Exercise goal
Below are the entries. Set down exactly the line containing "DIGITS: TM1637 -> HT16K33" and each line after it.
** Supplied data follows **
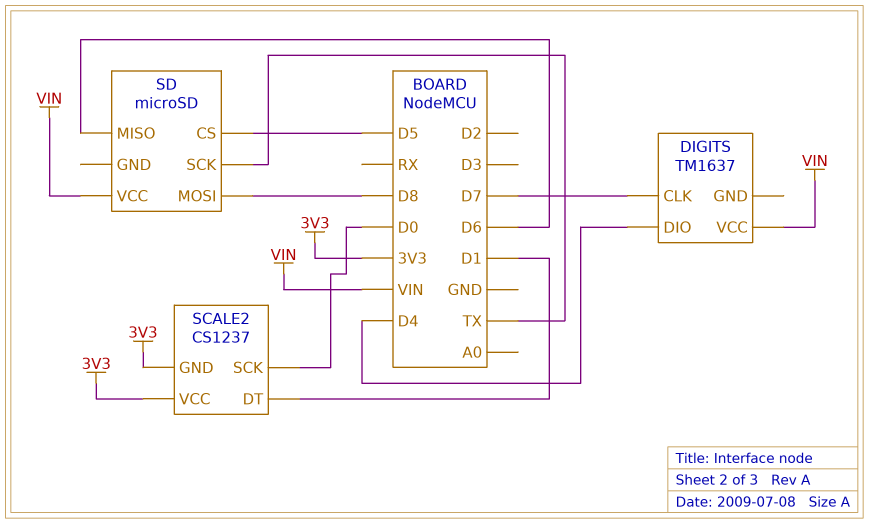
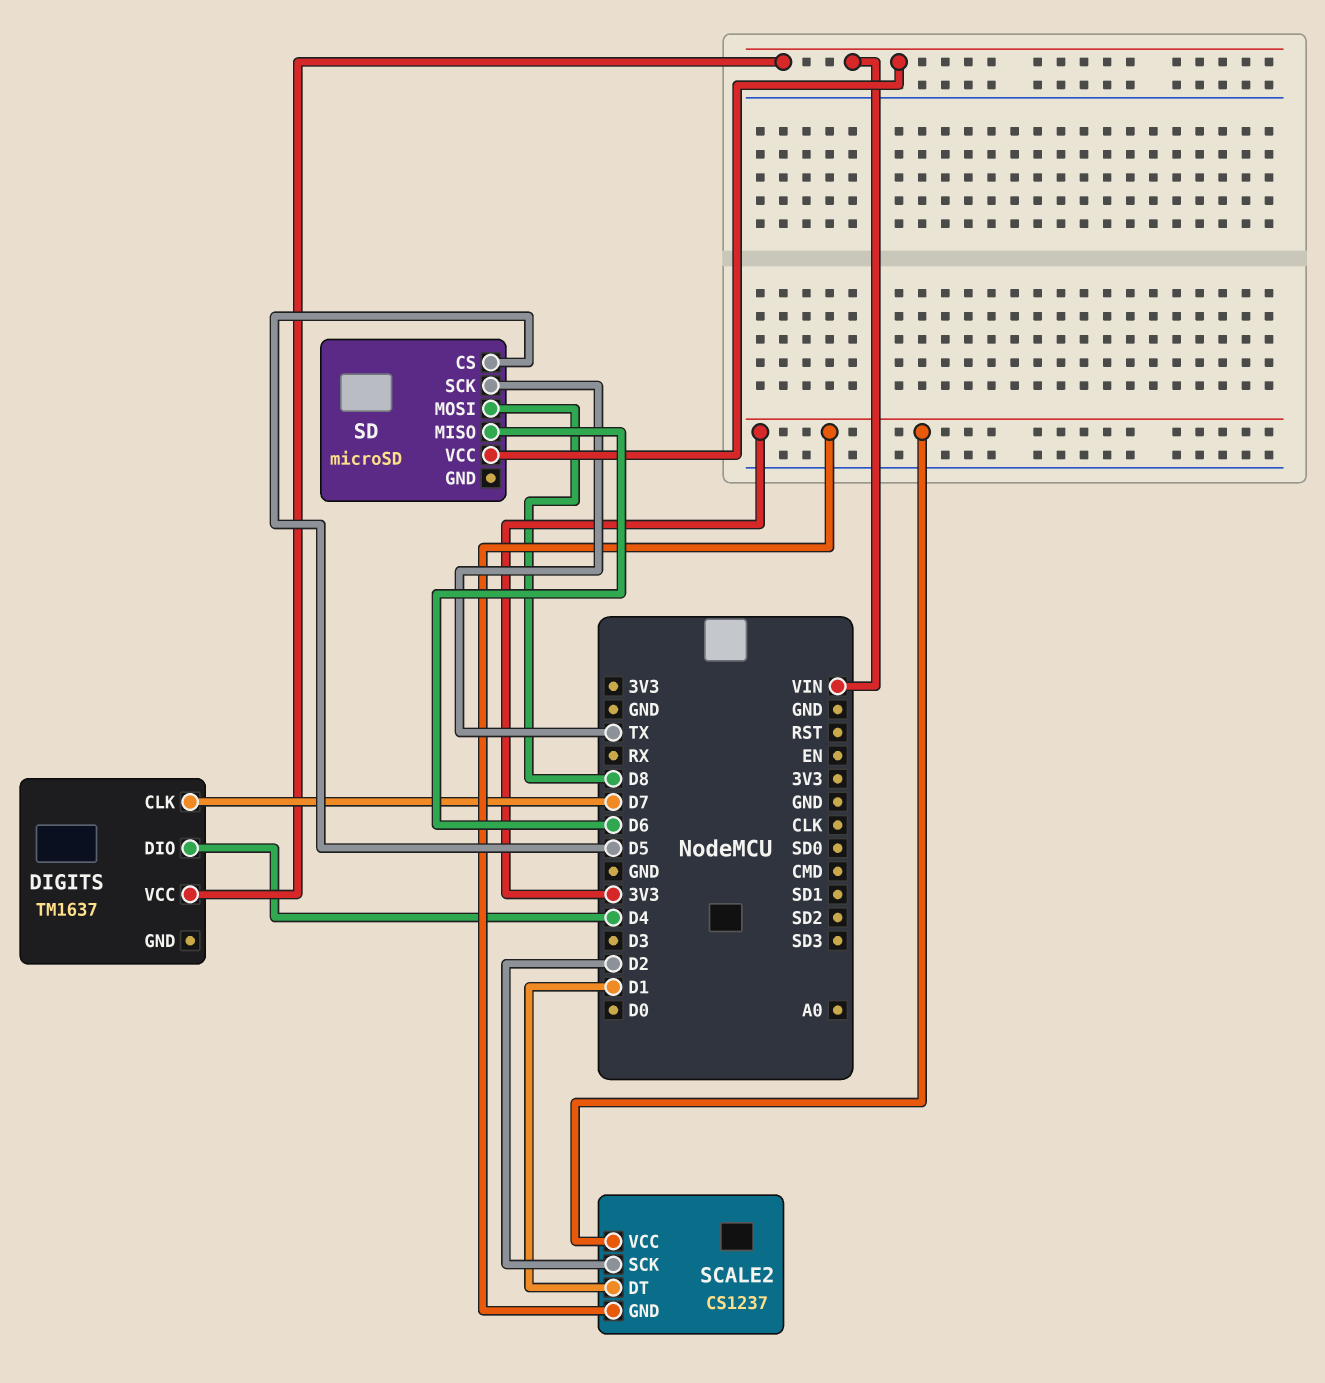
SCALE2 pin SCK: D0 -> D2

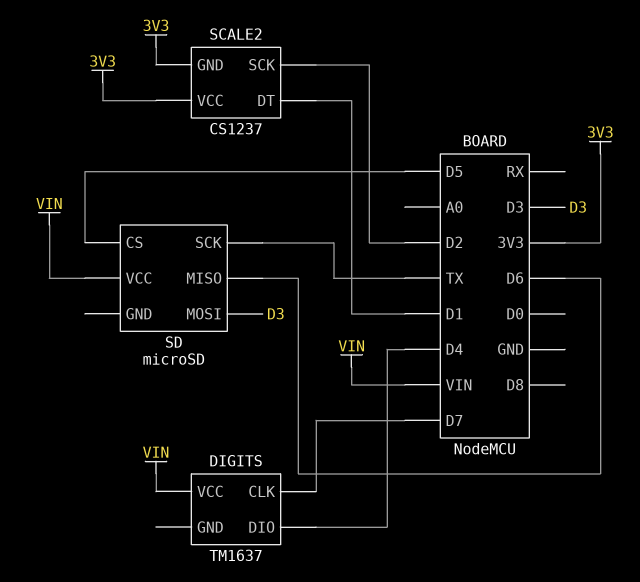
SD pin MOSI: D8 -> D3

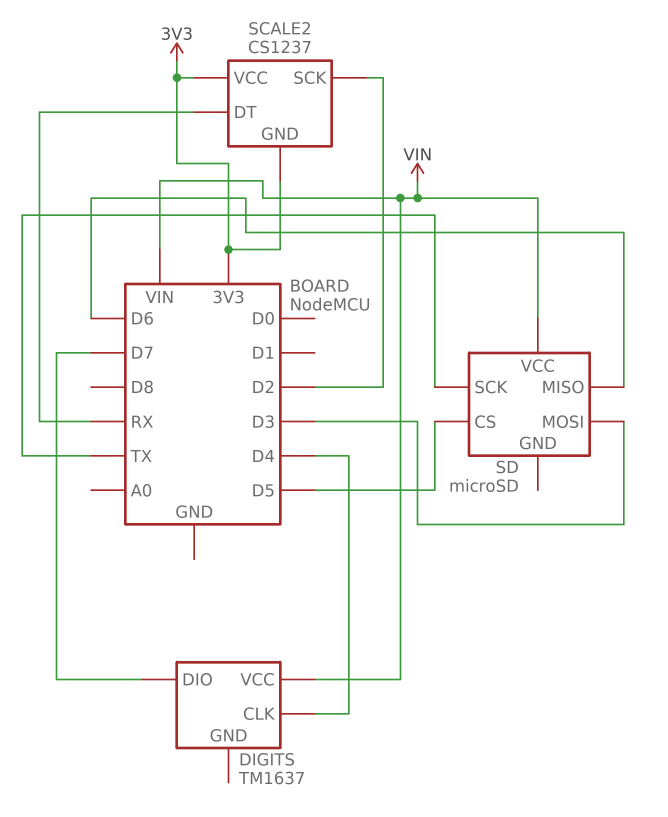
DIGITS pin CLK: D7 -> D4
DIGITS pin DIO: D4 -> D7
SCALE2 pin DT: D1 -> RX

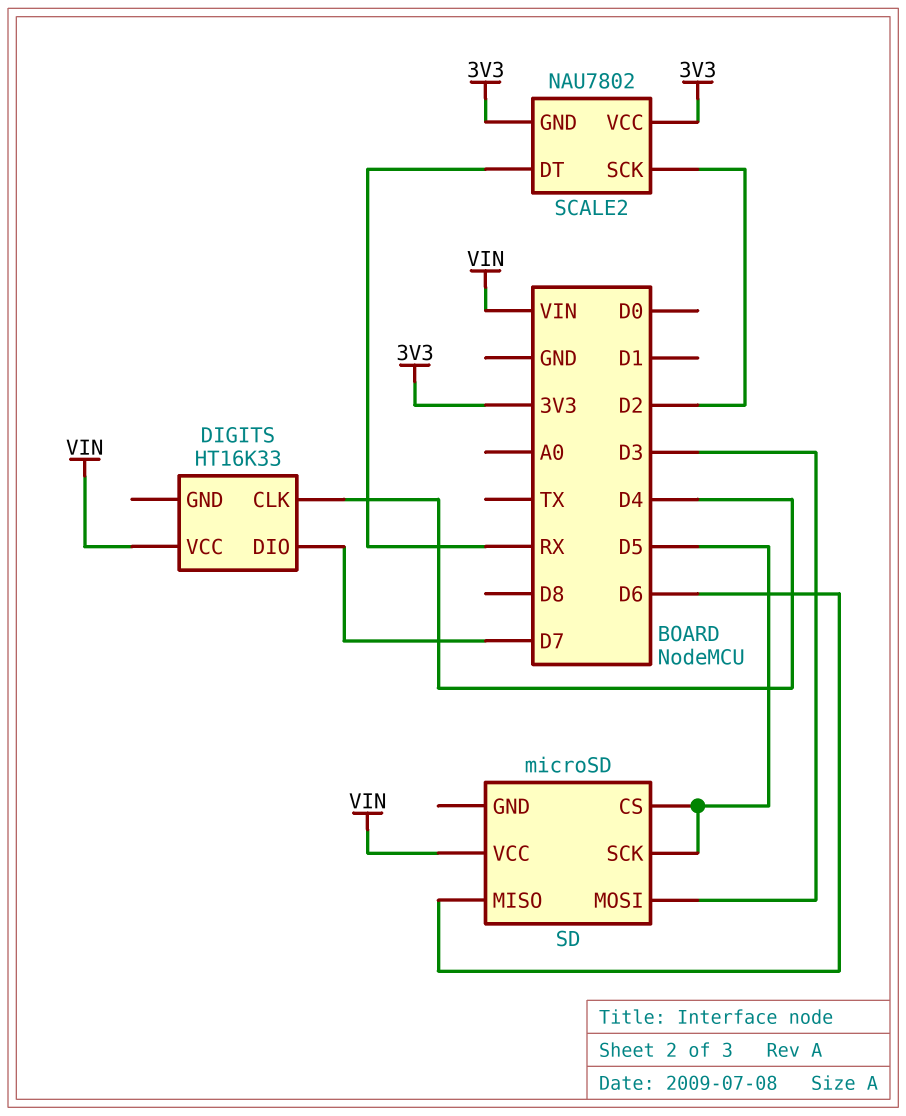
DIGITS: TM1637 -> HT16K33
SCALE2: CS1237 -> NAU7802
SD pin SCK: TX -> D5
** End of Supplied data **
Answer for this exercise
DIGITS: TM1637 -> HT16K33
SCALE2: CS1237 -> NAU7802
SD pin SCK: TX -> D5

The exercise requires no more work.